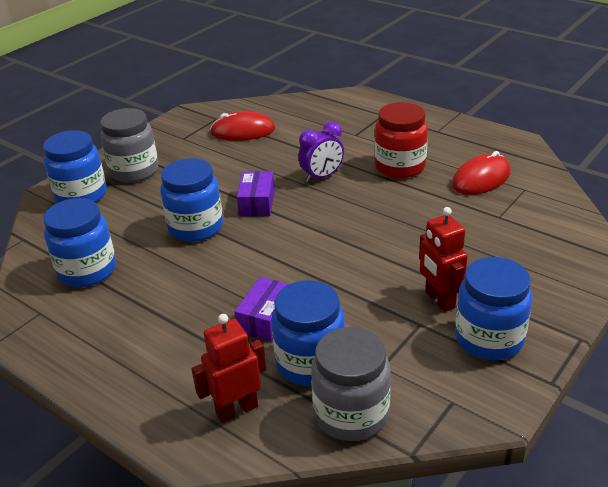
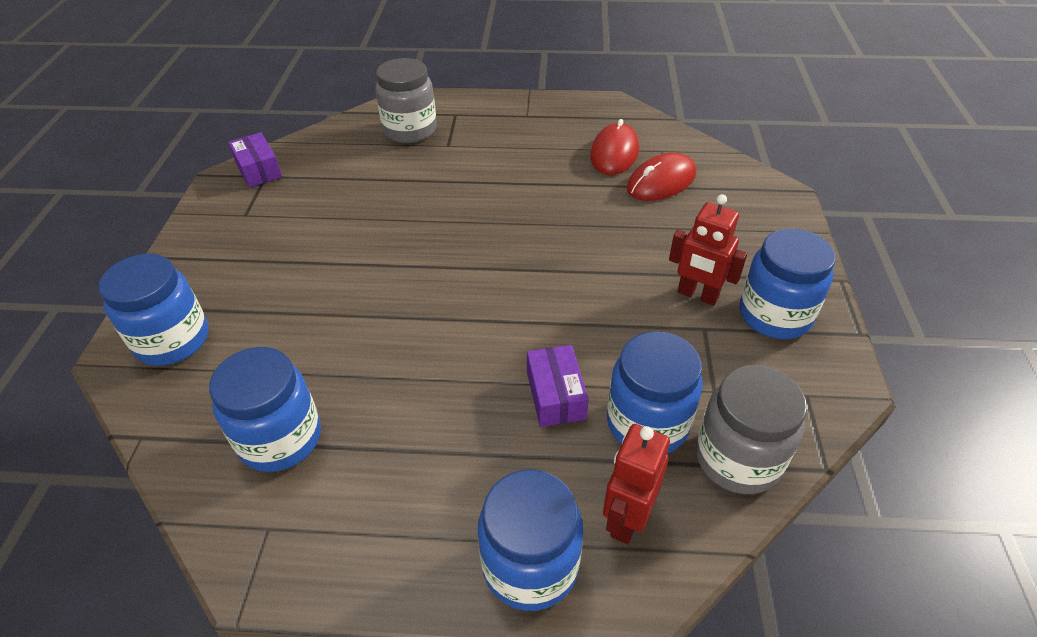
camera: 35 degrees left, 10 degrees up
(134, 171) = (218, 280): grey jar -> grey jar (410, 130)
(196, 227) = (370, 321): blue jar -> blue jar (530, 565)
(243, 131) = (314, 181): red mouse -> red mouse (661, 181)
(257, 203) = (414, 263): purple box -> purple box (258, 170)
(322, 177) = (458, 205): purple clock -> none
(400, 167) = (527, 166): red jar -> none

----

**TASK REQUIREMENTS**
Wherever a line in the records above includes "none", count it, then give the total and nothing besides.

**EXERCISE RESULT**
2